* [Data to use]

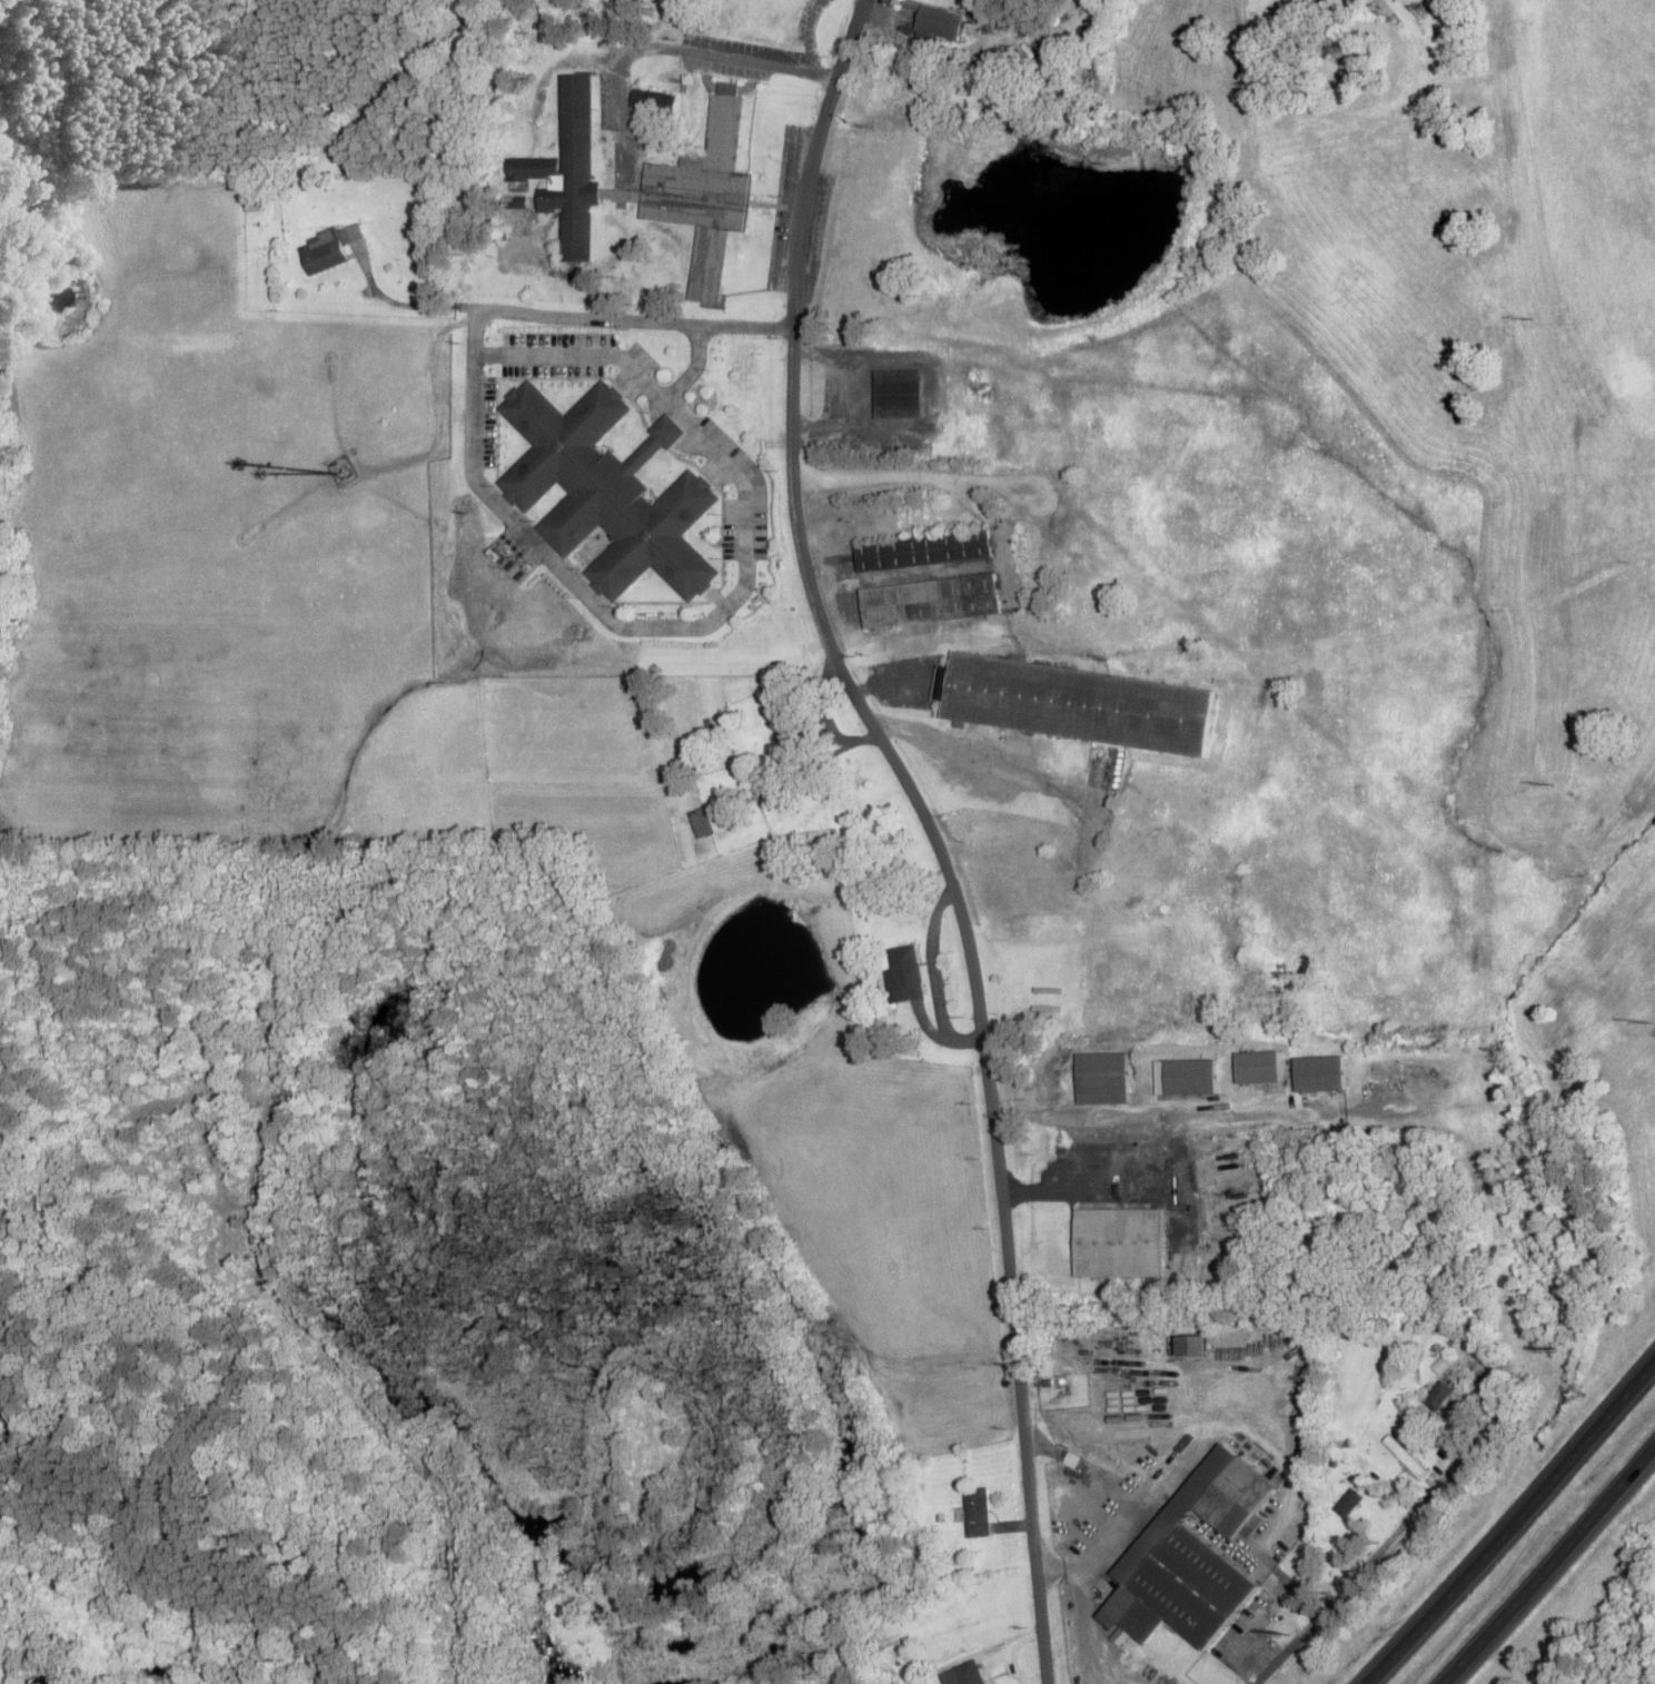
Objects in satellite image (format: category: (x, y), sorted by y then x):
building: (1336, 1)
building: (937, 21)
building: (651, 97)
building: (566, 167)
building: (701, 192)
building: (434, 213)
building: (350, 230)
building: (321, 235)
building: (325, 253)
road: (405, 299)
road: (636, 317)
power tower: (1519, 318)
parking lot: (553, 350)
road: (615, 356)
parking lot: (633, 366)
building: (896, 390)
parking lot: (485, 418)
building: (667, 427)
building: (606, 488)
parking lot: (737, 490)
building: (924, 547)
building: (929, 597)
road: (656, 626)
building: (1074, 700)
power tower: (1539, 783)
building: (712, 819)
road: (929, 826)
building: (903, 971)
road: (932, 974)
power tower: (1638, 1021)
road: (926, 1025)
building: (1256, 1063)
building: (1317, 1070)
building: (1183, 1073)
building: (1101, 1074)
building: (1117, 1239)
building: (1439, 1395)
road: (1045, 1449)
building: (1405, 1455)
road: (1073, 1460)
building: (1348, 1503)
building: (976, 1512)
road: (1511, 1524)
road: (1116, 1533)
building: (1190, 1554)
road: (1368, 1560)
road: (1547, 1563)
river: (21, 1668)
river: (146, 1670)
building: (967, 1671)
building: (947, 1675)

...

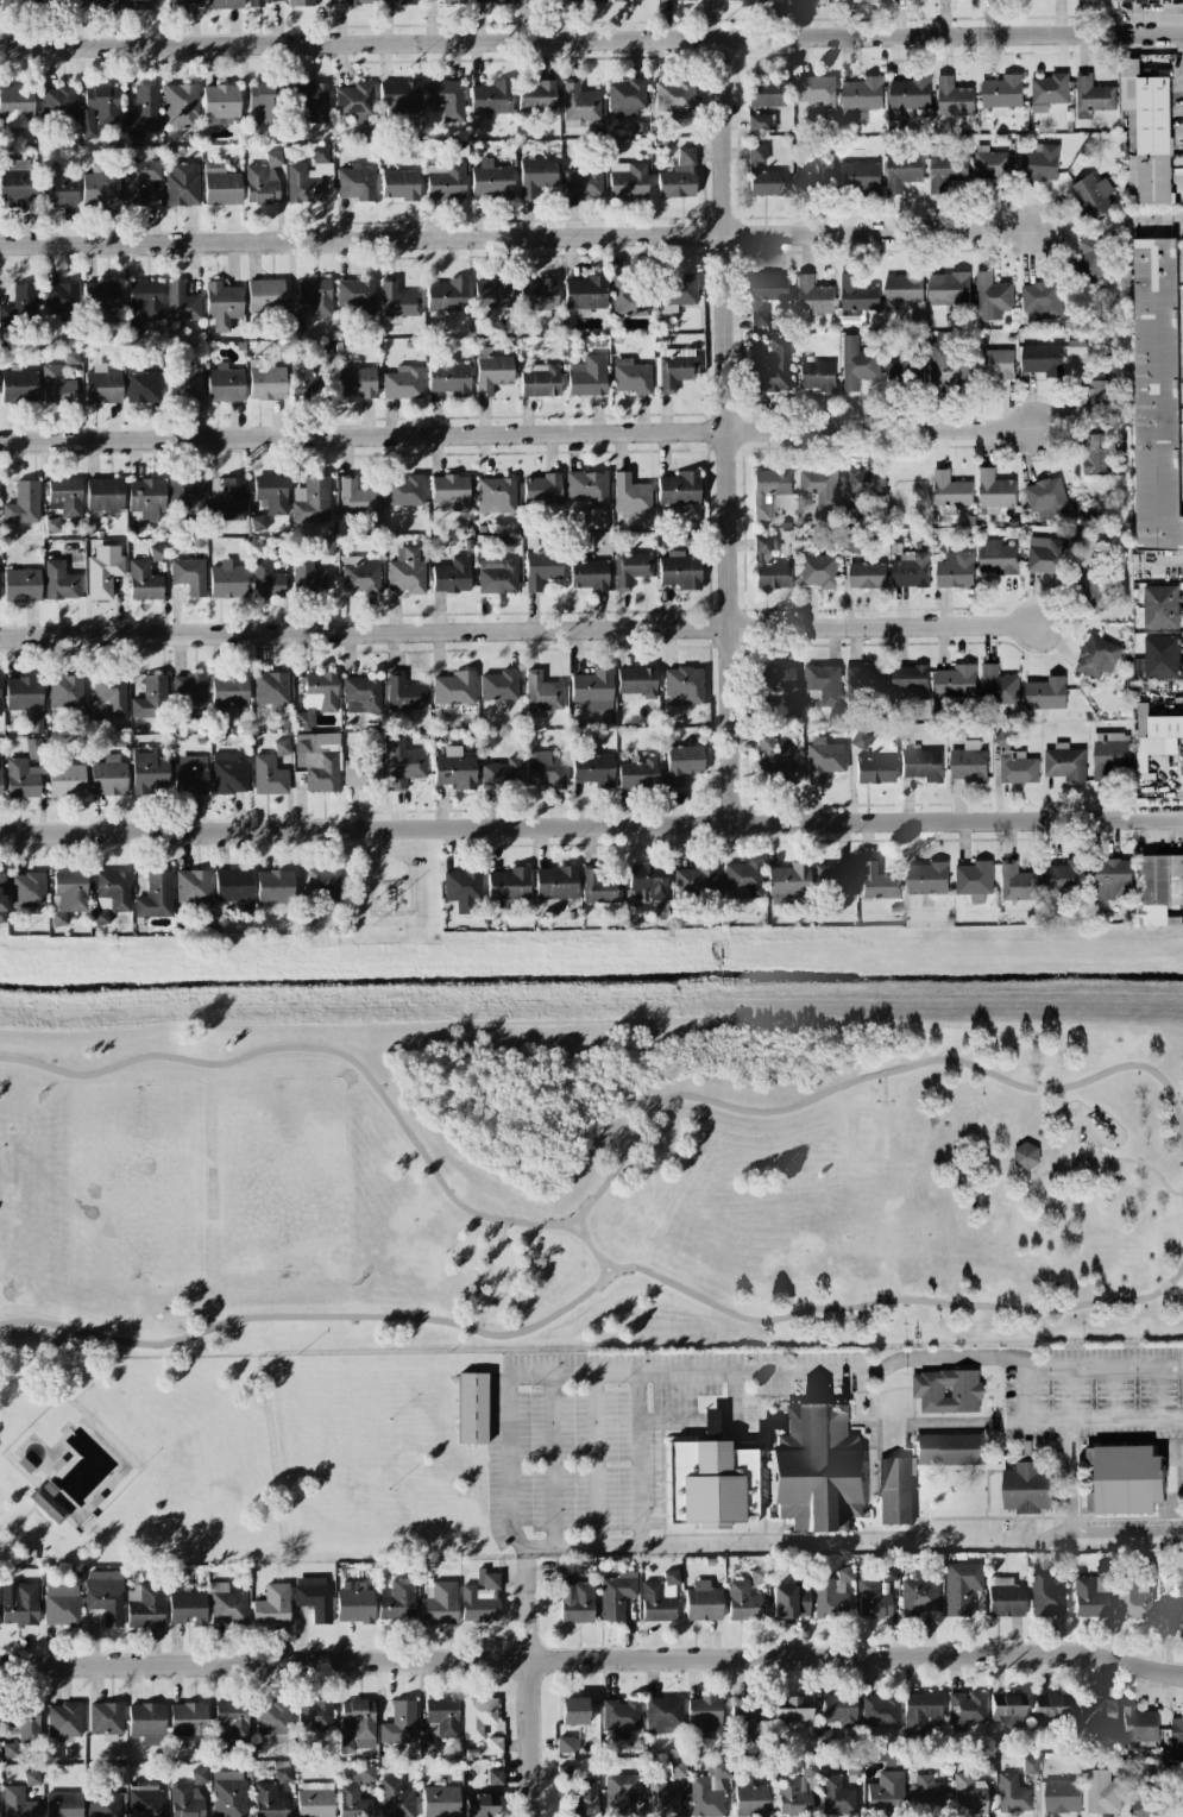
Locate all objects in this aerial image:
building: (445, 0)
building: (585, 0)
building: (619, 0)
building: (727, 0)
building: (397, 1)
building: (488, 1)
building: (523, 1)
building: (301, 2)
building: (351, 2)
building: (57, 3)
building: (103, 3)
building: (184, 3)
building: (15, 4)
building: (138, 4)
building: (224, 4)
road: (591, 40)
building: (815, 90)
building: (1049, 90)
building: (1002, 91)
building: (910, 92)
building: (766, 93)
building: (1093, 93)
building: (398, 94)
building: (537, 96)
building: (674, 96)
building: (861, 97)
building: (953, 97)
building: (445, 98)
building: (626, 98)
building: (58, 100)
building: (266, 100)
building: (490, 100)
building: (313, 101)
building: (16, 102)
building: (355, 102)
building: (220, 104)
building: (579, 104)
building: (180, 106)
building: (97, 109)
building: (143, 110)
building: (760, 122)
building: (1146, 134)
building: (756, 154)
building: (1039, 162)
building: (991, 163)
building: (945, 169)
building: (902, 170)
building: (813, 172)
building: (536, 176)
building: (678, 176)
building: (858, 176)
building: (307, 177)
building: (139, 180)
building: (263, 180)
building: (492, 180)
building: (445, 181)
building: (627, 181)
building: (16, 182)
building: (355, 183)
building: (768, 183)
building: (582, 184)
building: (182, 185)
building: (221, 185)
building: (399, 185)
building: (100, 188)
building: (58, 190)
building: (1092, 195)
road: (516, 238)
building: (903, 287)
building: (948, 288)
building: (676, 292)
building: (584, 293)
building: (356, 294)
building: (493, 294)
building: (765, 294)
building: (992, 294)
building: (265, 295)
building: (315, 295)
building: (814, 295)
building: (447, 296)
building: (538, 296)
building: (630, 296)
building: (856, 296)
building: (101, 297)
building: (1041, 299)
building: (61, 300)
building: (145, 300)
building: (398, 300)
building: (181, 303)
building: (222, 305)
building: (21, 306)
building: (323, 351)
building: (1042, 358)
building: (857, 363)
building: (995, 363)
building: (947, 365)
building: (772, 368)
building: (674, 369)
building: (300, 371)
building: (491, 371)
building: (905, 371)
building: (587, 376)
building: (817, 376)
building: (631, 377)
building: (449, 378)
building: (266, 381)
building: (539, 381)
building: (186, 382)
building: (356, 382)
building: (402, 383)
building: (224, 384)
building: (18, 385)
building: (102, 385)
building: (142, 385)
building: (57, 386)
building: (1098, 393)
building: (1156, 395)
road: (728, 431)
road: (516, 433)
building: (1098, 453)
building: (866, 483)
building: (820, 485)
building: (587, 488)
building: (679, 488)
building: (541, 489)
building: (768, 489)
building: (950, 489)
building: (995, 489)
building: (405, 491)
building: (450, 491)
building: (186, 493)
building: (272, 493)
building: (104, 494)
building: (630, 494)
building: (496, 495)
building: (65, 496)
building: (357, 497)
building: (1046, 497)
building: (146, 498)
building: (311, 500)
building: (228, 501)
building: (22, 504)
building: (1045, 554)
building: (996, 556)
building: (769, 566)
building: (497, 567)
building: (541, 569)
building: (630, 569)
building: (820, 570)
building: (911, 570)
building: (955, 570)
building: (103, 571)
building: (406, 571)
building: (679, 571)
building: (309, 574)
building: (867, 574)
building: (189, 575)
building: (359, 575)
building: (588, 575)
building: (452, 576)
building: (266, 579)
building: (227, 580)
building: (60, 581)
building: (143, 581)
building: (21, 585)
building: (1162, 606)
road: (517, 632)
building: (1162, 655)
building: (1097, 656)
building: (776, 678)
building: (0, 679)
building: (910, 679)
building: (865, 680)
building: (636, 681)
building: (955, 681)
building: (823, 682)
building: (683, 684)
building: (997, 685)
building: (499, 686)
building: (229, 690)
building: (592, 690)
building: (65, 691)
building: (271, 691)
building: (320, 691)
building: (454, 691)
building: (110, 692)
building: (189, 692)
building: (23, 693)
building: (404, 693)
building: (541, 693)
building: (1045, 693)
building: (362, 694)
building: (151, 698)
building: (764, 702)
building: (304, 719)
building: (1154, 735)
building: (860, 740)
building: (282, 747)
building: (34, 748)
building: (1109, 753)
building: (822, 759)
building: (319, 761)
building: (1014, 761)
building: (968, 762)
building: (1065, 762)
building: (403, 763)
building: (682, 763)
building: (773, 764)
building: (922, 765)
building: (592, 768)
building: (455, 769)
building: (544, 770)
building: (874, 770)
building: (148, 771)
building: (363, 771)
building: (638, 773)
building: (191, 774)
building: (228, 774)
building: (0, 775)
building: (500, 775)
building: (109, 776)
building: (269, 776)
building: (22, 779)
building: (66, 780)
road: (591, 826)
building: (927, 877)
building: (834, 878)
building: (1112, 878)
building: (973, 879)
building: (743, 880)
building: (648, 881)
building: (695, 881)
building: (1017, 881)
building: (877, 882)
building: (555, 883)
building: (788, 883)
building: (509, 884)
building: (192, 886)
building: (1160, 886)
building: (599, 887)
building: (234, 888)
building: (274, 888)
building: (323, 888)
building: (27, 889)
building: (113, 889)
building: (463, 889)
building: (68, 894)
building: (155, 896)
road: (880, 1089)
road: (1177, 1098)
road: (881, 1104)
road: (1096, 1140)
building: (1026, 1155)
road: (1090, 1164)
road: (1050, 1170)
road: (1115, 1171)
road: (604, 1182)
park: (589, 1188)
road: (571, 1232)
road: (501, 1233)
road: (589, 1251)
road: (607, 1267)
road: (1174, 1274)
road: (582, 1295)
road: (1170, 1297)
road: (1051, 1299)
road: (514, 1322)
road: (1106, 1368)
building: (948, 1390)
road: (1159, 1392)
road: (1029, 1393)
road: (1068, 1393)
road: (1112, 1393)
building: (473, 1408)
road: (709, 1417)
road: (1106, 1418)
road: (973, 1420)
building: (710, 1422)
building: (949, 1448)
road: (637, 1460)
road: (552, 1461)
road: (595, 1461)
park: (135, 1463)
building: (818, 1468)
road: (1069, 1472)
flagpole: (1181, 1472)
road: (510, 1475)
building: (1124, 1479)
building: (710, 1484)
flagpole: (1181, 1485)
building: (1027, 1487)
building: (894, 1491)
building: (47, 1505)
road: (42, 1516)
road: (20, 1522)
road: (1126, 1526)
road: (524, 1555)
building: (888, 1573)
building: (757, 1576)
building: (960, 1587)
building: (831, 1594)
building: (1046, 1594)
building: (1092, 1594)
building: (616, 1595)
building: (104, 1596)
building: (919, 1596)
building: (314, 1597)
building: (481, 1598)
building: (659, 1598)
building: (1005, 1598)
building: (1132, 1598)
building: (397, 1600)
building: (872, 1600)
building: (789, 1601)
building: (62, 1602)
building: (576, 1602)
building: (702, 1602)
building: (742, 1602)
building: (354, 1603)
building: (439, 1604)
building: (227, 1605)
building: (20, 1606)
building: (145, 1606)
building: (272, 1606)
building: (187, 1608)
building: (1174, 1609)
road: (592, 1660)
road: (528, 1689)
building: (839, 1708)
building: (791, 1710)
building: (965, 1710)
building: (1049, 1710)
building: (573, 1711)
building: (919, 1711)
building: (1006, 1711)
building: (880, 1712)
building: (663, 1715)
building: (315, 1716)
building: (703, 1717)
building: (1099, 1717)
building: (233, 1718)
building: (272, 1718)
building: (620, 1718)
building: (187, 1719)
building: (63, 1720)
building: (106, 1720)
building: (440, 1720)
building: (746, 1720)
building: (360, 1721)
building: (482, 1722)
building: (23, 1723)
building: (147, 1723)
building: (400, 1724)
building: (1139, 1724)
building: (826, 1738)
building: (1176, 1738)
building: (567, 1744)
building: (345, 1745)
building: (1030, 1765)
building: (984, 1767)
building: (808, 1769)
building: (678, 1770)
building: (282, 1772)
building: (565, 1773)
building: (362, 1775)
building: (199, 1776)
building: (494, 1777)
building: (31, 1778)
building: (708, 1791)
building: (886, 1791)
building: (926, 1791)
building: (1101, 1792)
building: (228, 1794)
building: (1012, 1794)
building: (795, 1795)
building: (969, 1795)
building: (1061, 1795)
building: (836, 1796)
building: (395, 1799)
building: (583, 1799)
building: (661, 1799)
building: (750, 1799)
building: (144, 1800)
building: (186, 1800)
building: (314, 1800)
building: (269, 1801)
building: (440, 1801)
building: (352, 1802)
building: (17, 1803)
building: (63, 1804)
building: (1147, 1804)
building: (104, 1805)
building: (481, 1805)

* [Task description]
Every line that includes "flagpole" must be copied from the material above.

* [Written solution]
flagpole: (1181, 1472)
flagpole: (1181, 1485)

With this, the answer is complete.